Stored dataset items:
· · · · ·
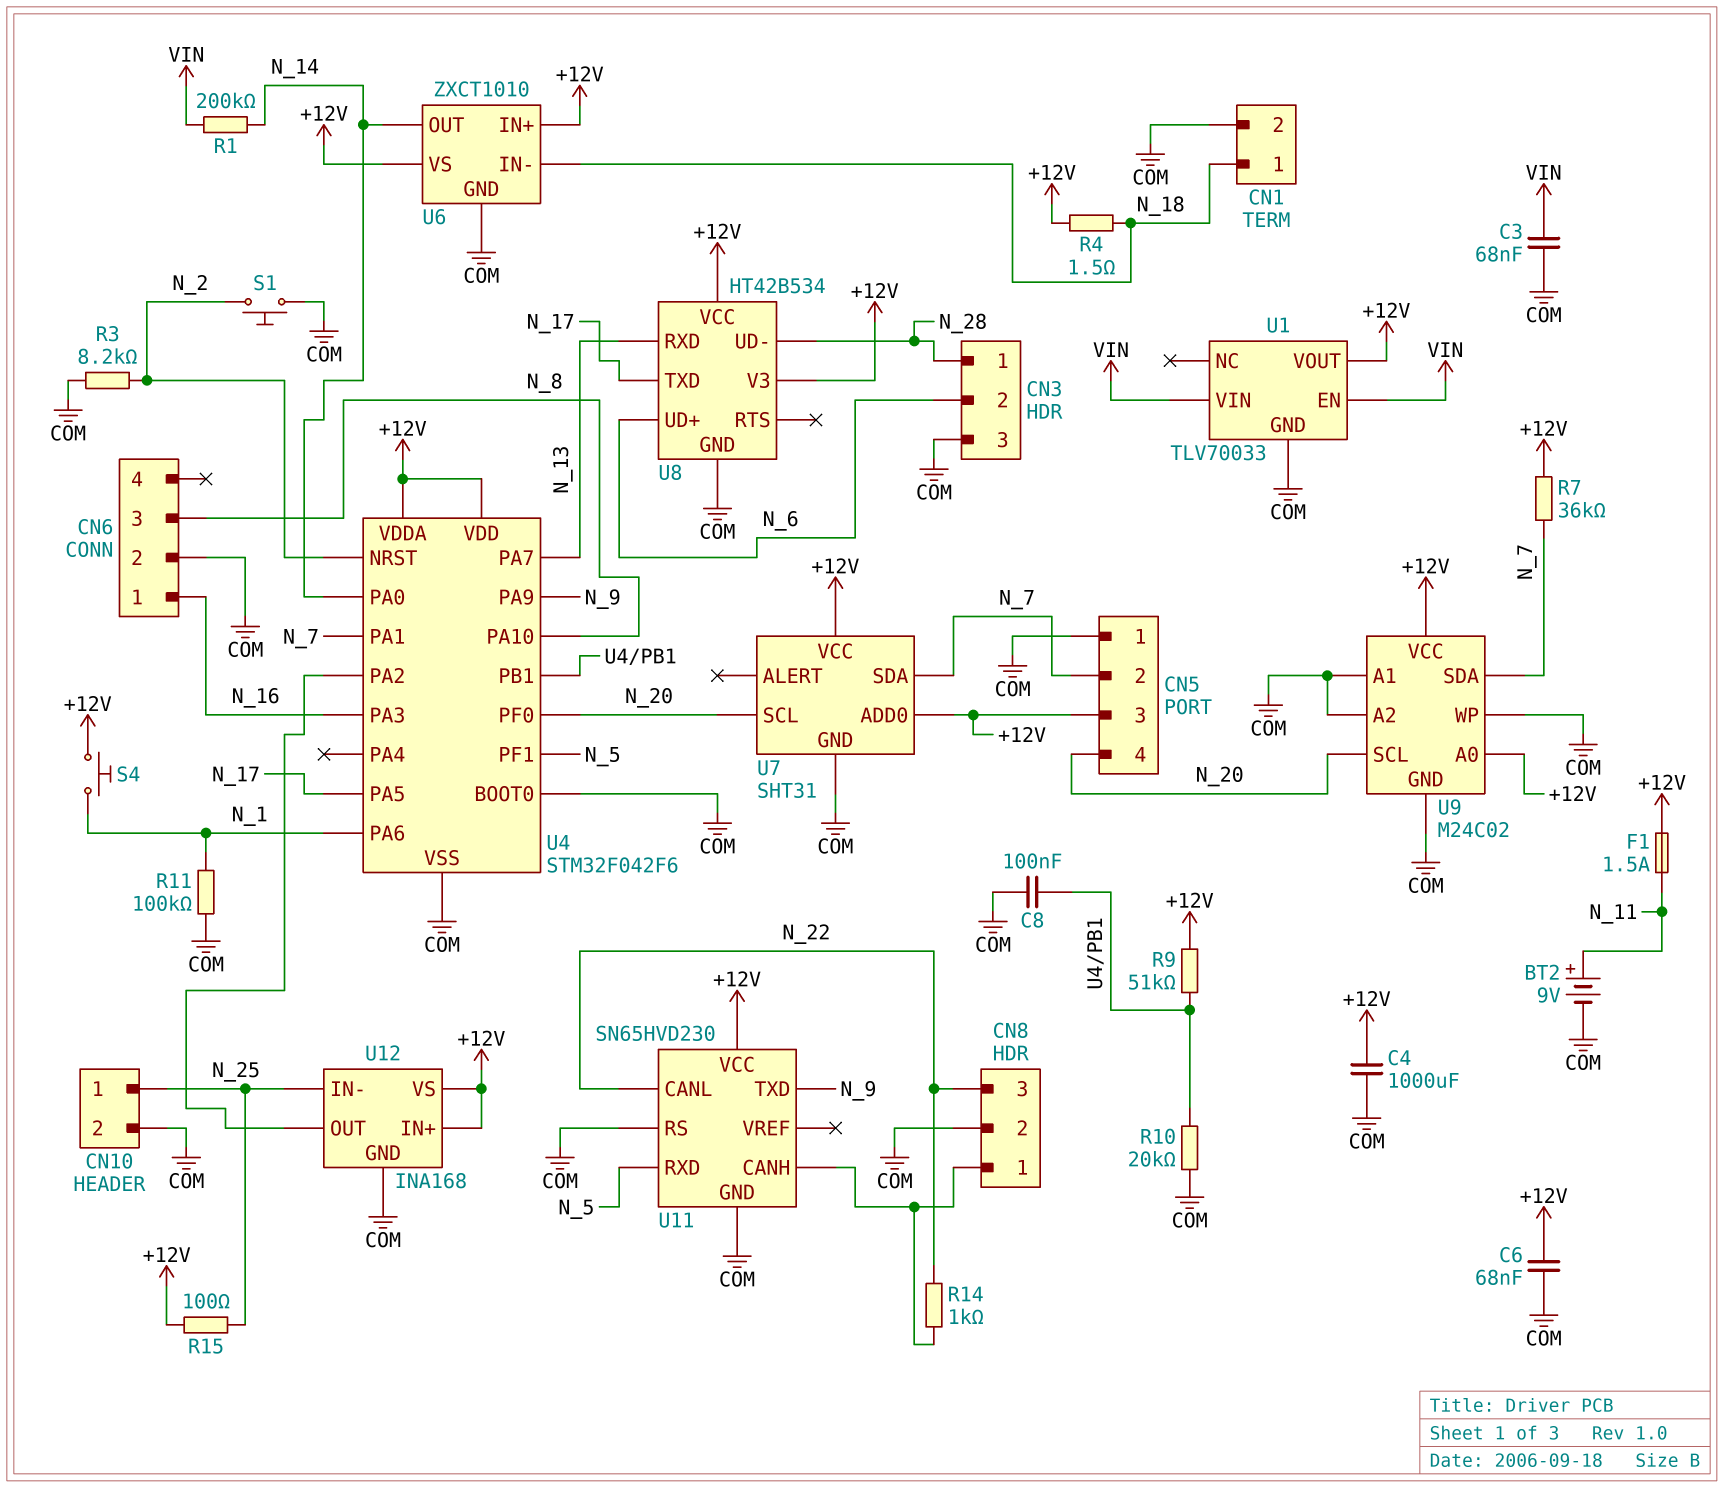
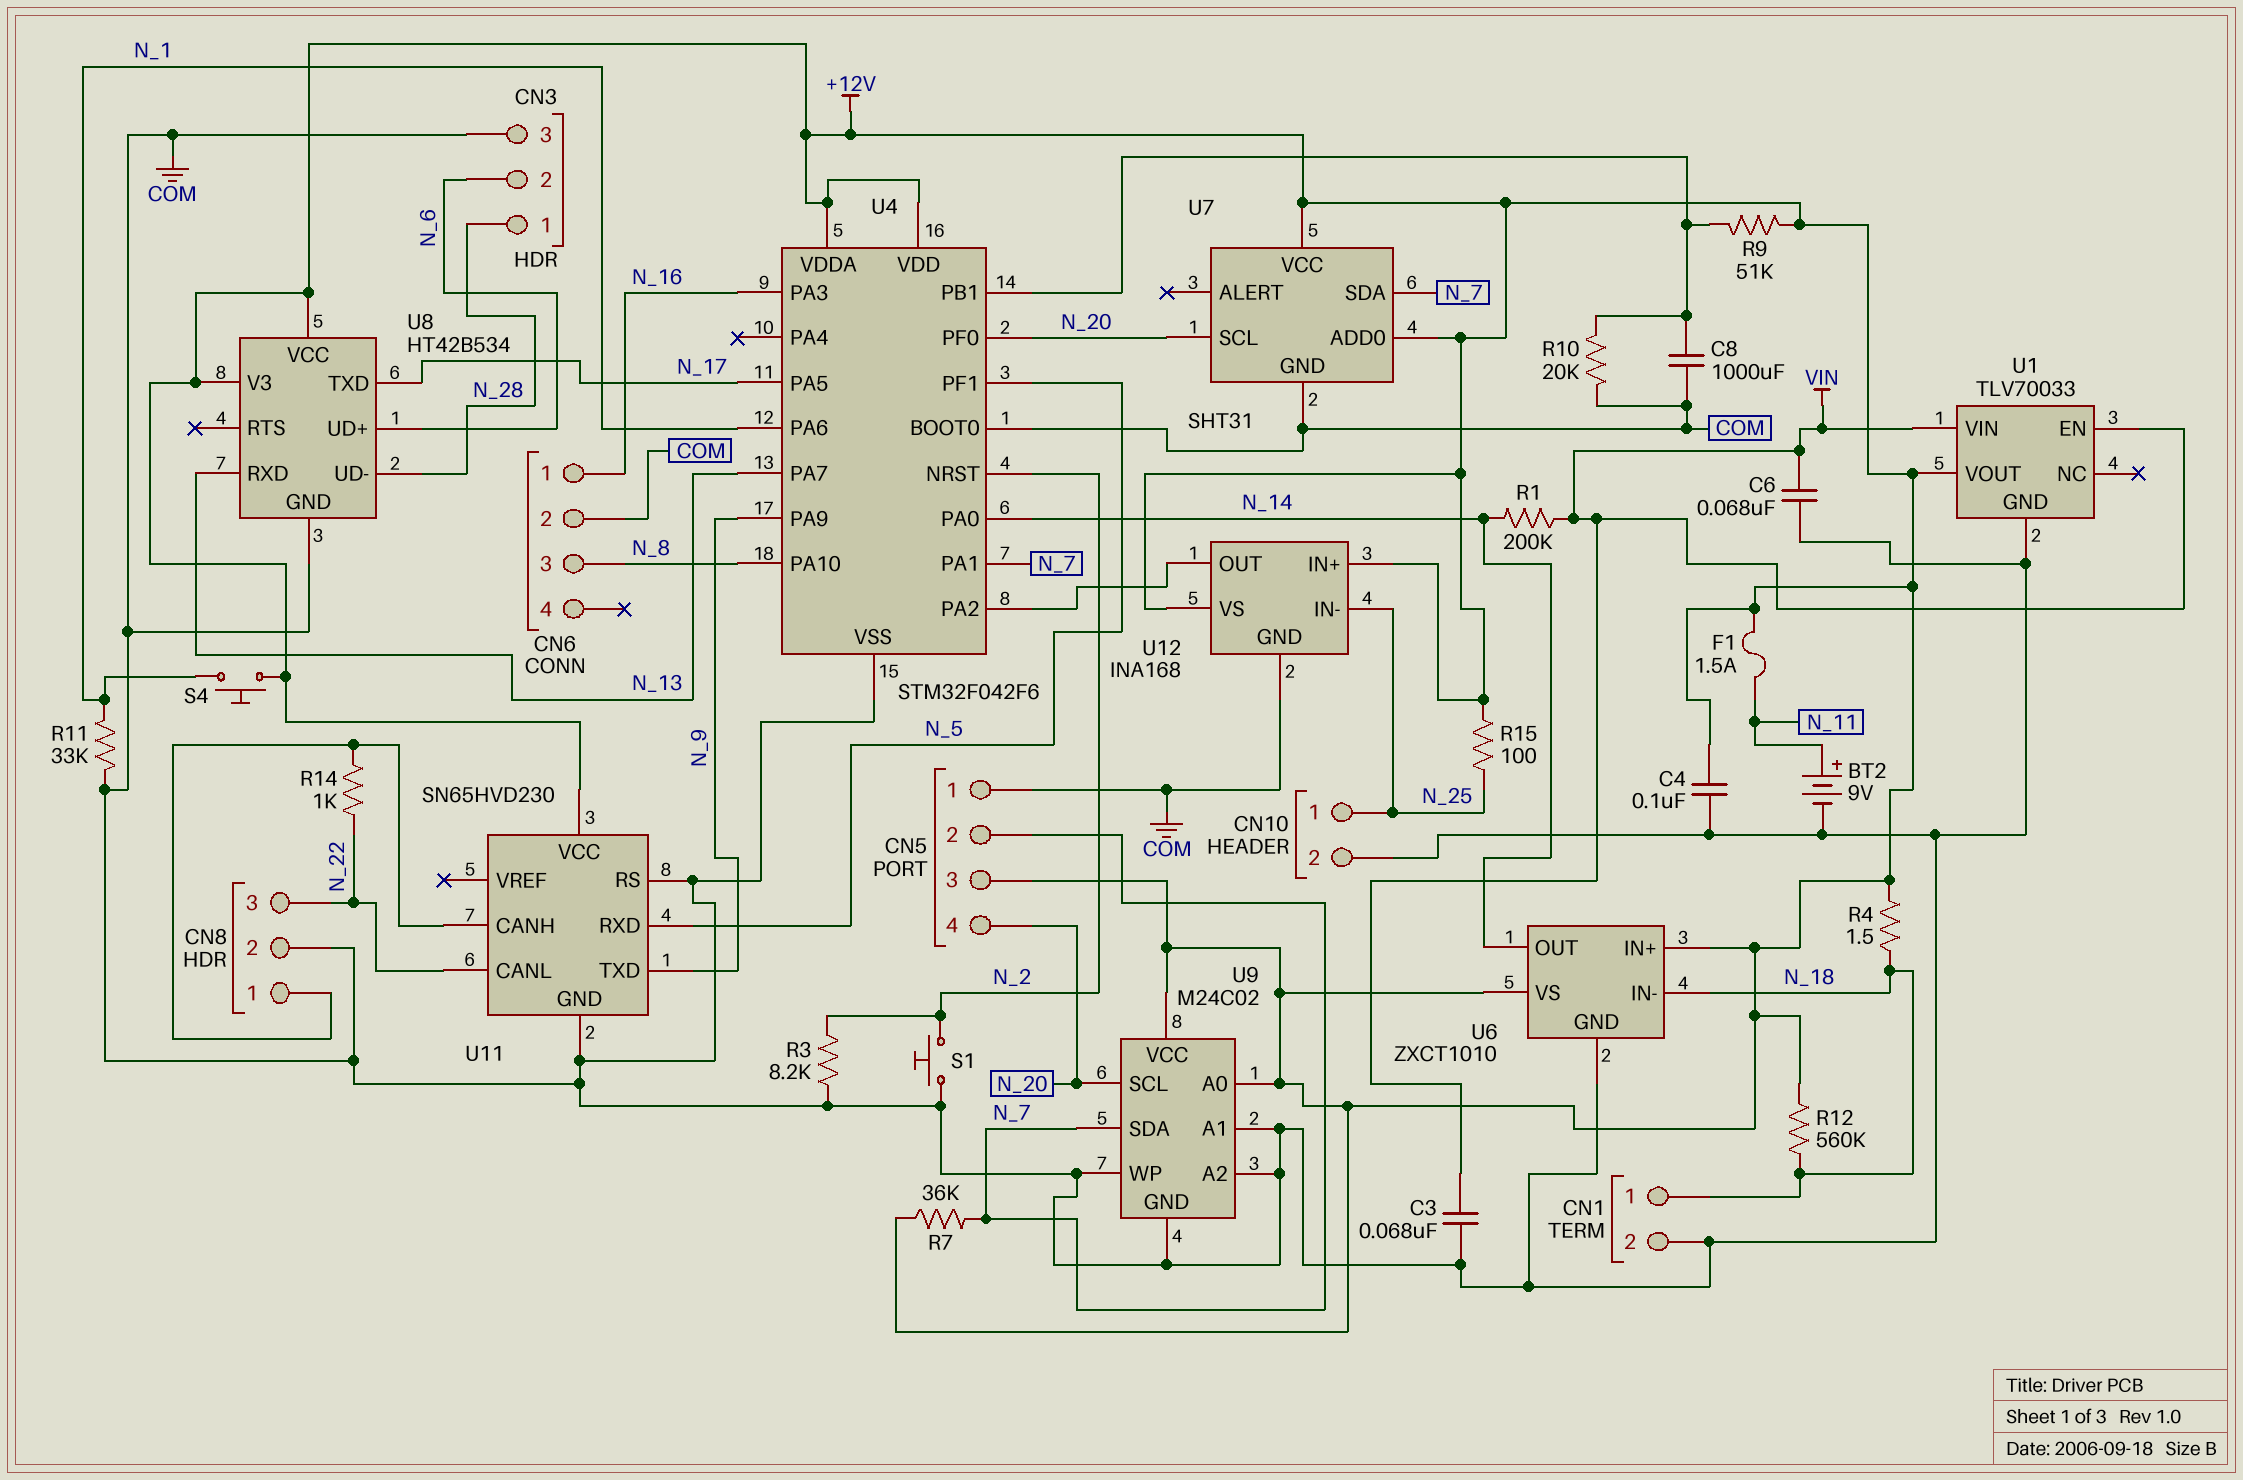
C4: 1000uF (+12V, COM) -> 100nF (+12V, COM)
C6: 68nF (+12V, COM) -> 68nF (COM, VIN)
C8: 100nF (COM, U4/PB1) -> 1000uF (COM, U4/PB1)
R11: 100k (COM, N_1) -> 33k (COM, N_1)
R12: none -> 560k (+12V, N_18)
· · · · ·
_YOUR OBJECTIVE_: In the copy you write, the data above must appear exactly, with no pictures.

_SOLUTION_:
C4: 1000uF (+12V, COM) -> 100nF (+12V, COM)
C6: 68nF (+12V, COM) -> 68nF (COM, VIN)
C8: 100nF (COM, U4/PB1) -> 1000uF (COM, U4/PB1)
R11: 100k (COM, N_1) -> 33k (COM, N_1)
R12: none -> 560k (+12V, N_18)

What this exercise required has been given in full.